Start of Data shown
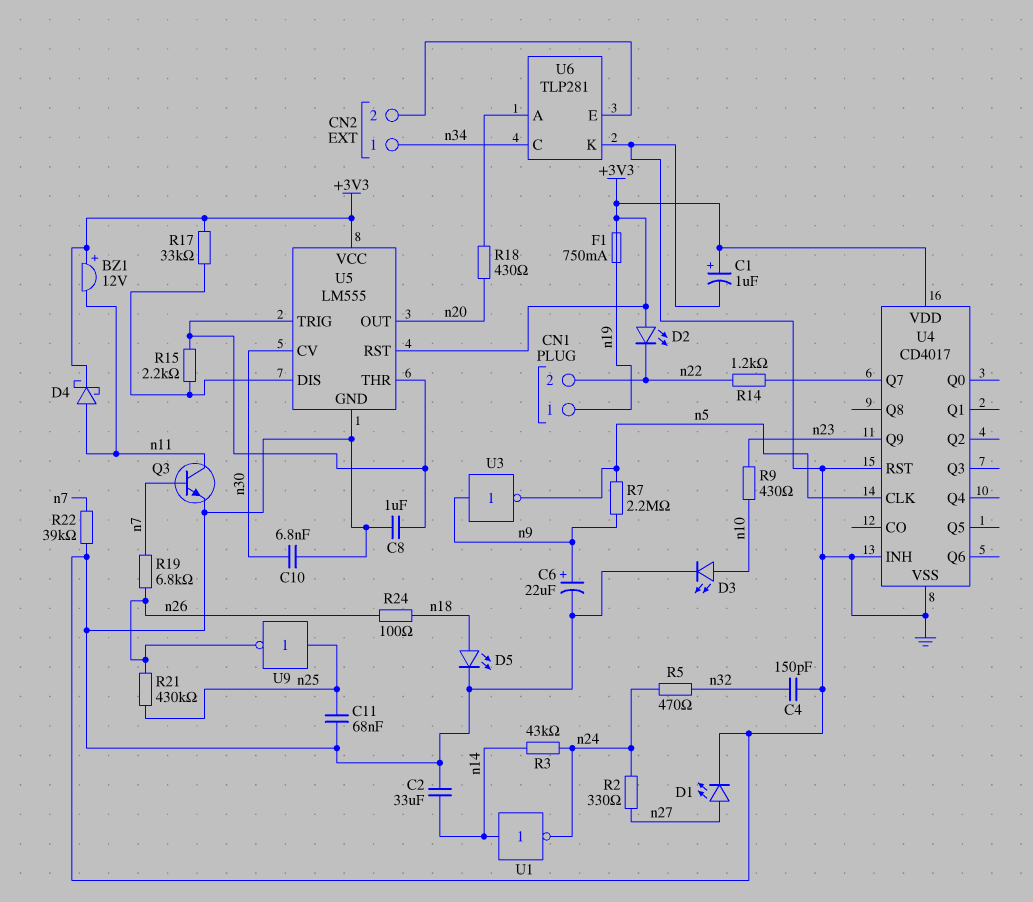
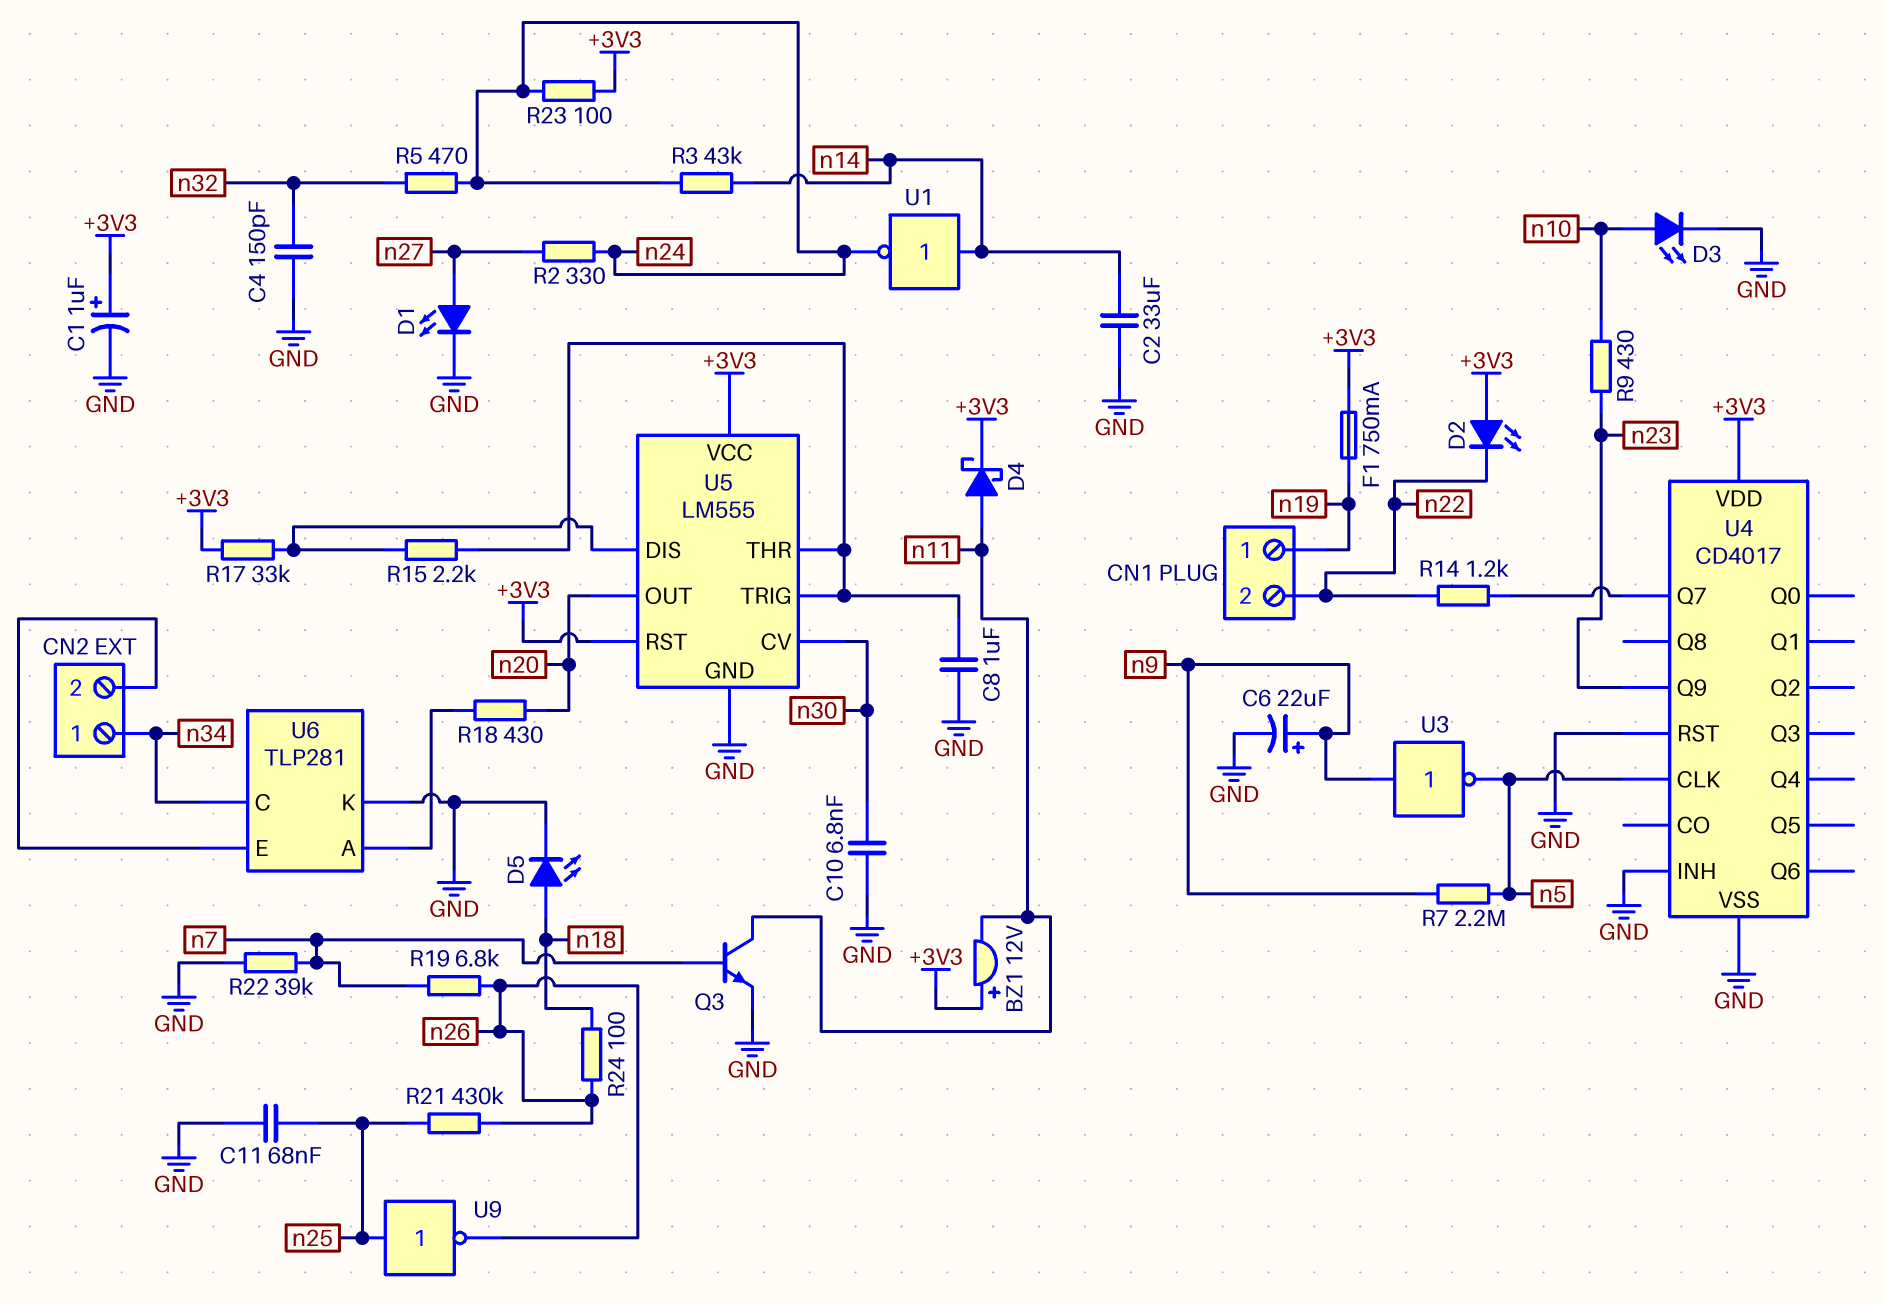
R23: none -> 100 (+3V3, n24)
End of Data shown
Start of Data shown
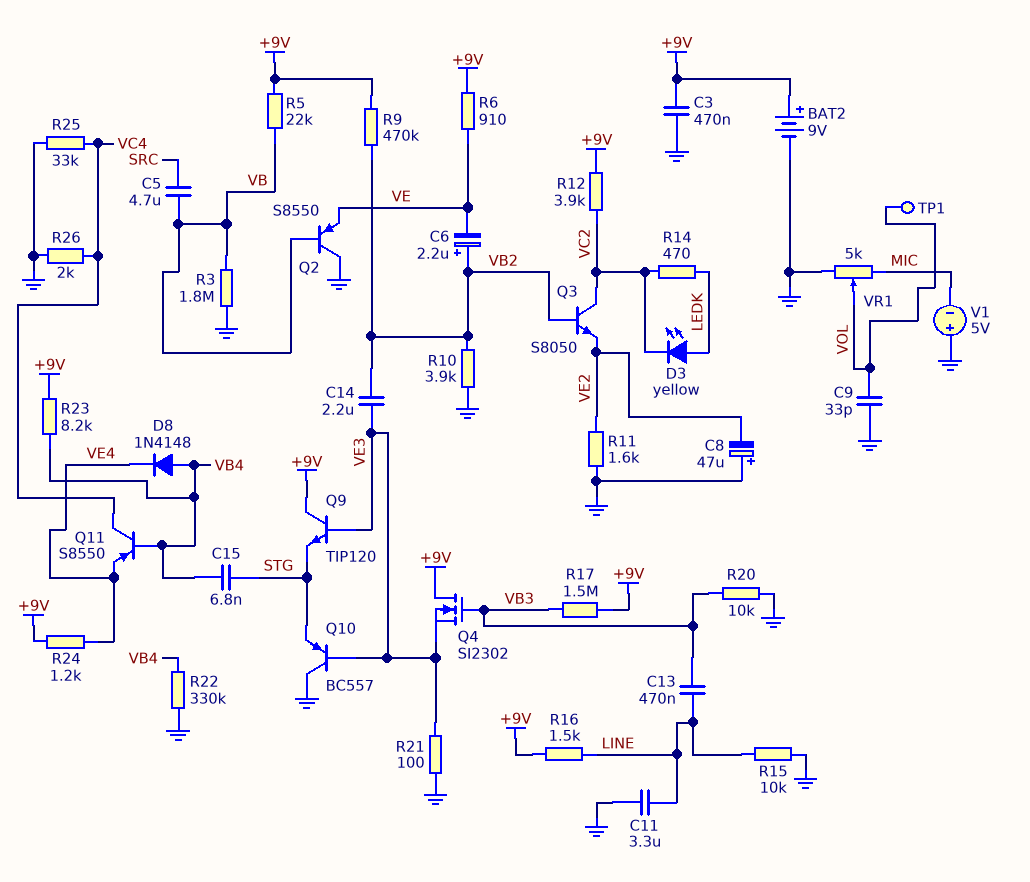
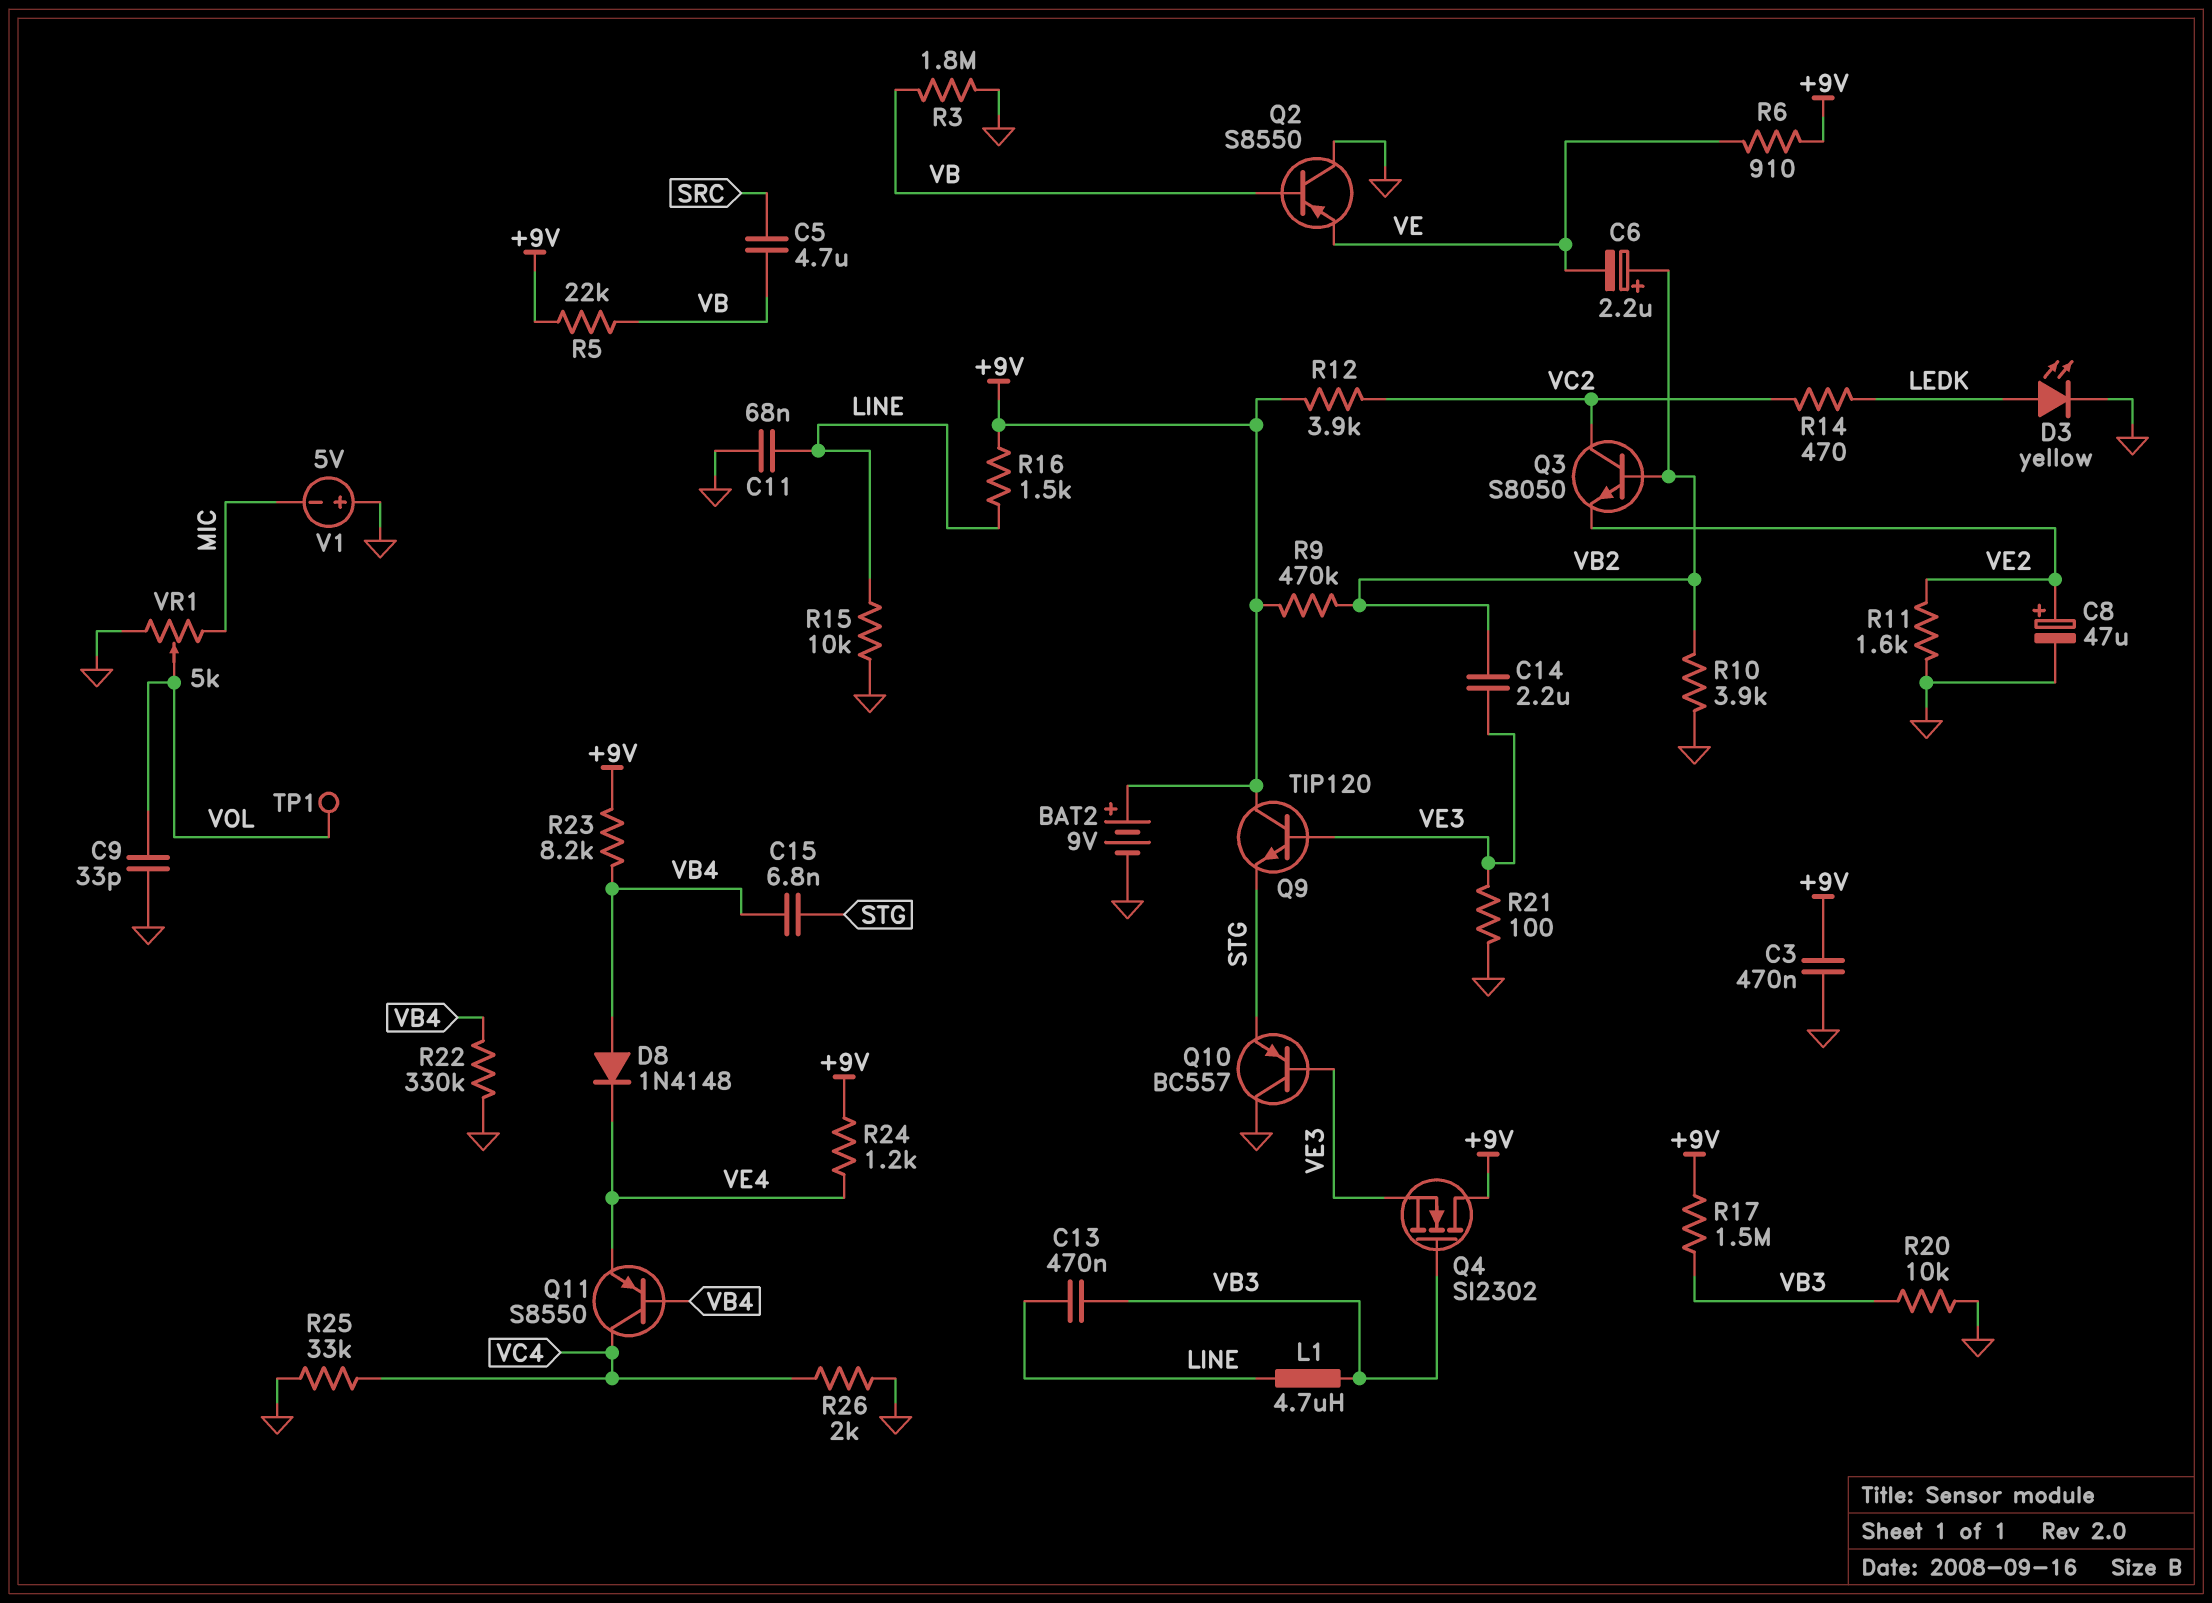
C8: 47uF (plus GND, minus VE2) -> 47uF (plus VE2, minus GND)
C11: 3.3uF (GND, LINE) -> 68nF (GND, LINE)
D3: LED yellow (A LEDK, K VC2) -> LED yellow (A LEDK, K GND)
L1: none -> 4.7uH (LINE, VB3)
End of Data shown
Work request: Return, with no change at all, every line in the entries above from the line containing "D3: LED yellow" through the line containing "L1: none -> 4.7uH (LINE, VB3)".

Result of the exercise:
D3: LED yellow (A LEDK, K VC2) -> LED yellow (A LEDK, K GND)
L1: none -> 4.7uH (LINE, VB3)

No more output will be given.